/---

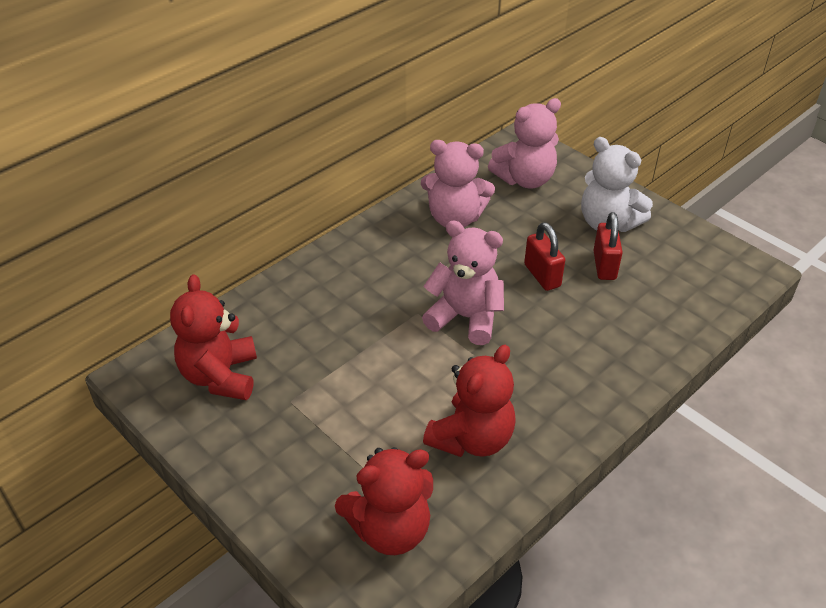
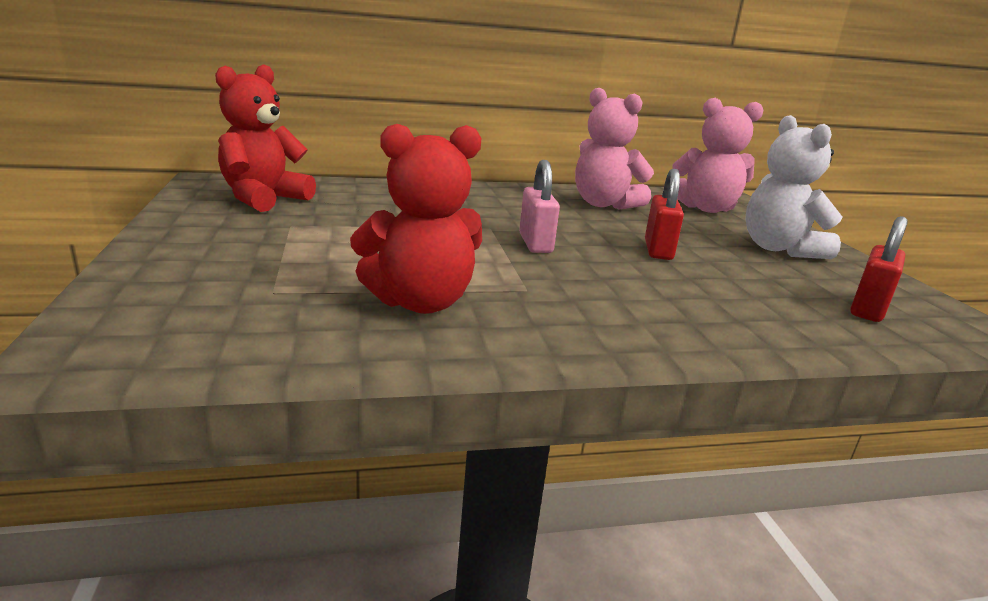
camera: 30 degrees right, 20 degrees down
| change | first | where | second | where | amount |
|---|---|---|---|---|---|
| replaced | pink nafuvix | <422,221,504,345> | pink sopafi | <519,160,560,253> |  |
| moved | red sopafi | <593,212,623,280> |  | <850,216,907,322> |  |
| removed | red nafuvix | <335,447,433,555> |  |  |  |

\---

Reproduce the listing word for word and omit its pictures.

camera: 30 degrees right, 20 degrees down
| change | first | where | second | where | amount |
|---|---|---|---|---|---|
| replaced | pink nafuvix | <422,221,504,345> | pink sopafi | <519,160,560,253> |  |
| moved | red sopafi | <593,212,623,280> |  | <850,216,907,322> |  |
| removed | red nafuvix | <335,447,433,555> |  |  |  |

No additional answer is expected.